→ Your task
From the entries below, transcribe exactly the lines between the line holding "camera: 70 degrees left, 25 degrees up" and the line holding "(834, 382) = (879, 322): red hat -> none", inclusive; skip all other lines.

Records excerpted from a collection
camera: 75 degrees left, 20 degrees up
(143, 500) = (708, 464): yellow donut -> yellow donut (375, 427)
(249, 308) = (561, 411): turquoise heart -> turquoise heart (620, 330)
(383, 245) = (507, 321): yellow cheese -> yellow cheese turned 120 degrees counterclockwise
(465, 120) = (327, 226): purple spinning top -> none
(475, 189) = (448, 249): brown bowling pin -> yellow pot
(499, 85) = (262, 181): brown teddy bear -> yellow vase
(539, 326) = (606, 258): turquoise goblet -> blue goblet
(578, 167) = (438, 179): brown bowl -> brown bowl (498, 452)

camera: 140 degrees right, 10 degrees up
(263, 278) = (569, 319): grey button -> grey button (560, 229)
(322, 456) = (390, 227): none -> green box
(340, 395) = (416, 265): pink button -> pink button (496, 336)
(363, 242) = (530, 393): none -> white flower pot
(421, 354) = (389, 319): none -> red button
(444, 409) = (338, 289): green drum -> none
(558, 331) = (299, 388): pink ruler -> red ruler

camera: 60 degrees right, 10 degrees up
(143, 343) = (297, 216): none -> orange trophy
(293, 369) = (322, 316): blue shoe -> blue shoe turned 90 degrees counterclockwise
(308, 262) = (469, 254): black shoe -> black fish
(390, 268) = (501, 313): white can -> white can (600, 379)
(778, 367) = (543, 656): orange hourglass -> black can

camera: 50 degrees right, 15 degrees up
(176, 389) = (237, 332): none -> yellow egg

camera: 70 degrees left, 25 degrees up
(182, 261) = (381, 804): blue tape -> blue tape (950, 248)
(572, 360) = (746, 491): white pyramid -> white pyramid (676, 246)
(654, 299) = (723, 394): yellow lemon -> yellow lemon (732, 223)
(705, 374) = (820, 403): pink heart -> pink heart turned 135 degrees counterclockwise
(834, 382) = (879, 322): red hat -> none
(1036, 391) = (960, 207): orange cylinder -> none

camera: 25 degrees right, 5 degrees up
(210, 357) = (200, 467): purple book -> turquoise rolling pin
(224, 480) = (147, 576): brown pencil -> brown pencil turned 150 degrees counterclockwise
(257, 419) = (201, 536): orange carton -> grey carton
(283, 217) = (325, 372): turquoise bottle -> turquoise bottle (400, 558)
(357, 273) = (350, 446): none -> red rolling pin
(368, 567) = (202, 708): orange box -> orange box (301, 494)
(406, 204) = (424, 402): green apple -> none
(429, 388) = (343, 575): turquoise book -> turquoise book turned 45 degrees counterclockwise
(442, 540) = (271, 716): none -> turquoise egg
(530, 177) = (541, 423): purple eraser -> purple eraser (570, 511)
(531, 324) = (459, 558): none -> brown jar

→ Written solution
camera: 70 degrees left, 25 degrees up
(182, 261) = (381, 804): blue tape -> blue tape (950, 248)
(572, 360) = (746, 491): white pyramid -> white pyramid (676, 246)
(654, 299) = (723, 394): yellow lemon -> yellow lemon (732, 223)
(705, 374) = (820, 403): pink heart -> pink heart turned 135 degrees counterclockwise
(834, 382) = (879, 322): red hat -> none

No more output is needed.